_Provided data_
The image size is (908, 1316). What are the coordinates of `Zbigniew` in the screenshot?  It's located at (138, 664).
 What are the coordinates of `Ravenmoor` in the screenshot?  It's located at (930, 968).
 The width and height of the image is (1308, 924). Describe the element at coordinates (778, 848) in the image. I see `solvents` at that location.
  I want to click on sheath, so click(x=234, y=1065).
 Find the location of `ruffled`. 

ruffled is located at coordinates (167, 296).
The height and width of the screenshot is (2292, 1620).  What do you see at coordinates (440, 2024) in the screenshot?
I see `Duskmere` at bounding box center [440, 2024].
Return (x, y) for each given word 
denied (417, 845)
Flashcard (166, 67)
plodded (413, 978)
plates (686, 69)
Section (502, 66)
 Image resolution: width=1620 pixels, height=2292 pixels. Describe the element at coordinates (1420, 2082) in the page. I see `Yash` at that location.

_Work to complete_
Reproduce all of the records above word for word, leaving every line unchanged.

_Worked solution_
The image size is (908, 1316). What are the coordinates of `Zbigniew` in the screenshot?  It's located at (138, 664).
 What are the coordinates of `Ravenmoor` in the screenshot?  It's located at (930, 968).
 The width and height of the image is (1308, 924). Describe the element at coordinates (778, 848) in the image. I see `solvents` at that location.
  I want to click on sheath, so click(x=234, y=1065).
 Find the location of `ruffled`. 

ruffled is located at coordinates (167, 296).
The height and width of the screenshot is (2292, 1620).  What do you see at coordinates (440, 2024) in the screenshot?
I see `Duskmere` at bounding box center [440, 2024].
Return (x, y) for each given word 
denied (417, 845)
Flashcard (166, 67)
plodded (413, 978)
plates (686, 69)
Section (502, 66)
 Image resolution: width=1620 pixels, height=2292 pixels. Describe the element at coordinates (1420, 2082) in the page. I see `Yash` at that location.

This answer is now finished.